• **WORK TASK**: Show every line in the material below in which the string "blue" appears.

• **SUPPLIED DATA**:
^^^^^^^^^^^^^^^^
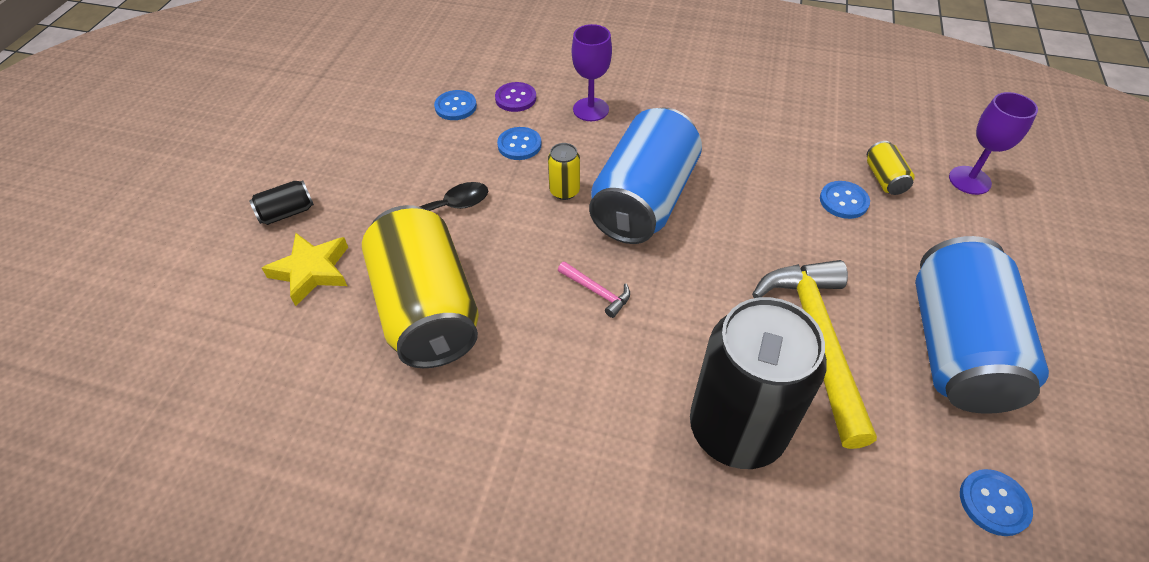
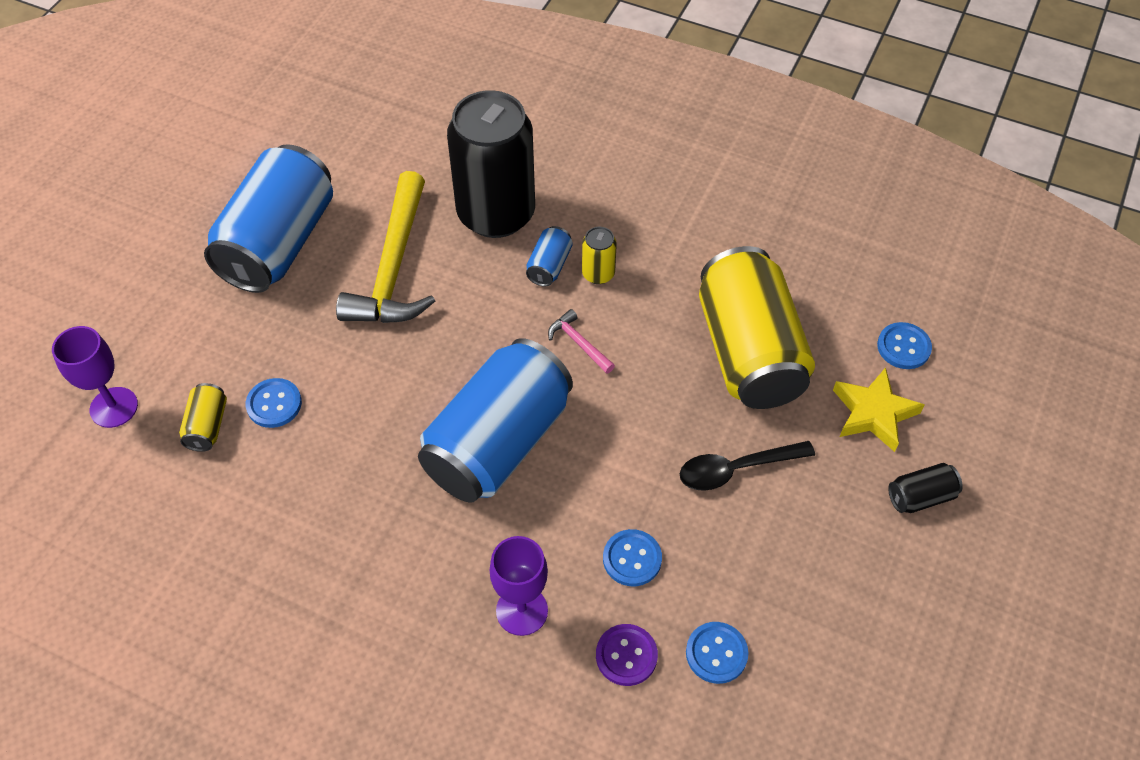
camera: 170 degrees left, 5 degrees up
(564, 191) = (587, 472): yellow can -> yellow can (598, 274)
(651, 370) = (549, 266): none -> blue can
(994, 503) = (336, 145): blue button -> blue button (903, 347)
^^^^^^^^^^^^^^^^
• **FINAL ANSWER**:
(651, 370) = (549, 266): none -> blue can
(994, 503) = (336, 145): blue button -> blue button (903, 347)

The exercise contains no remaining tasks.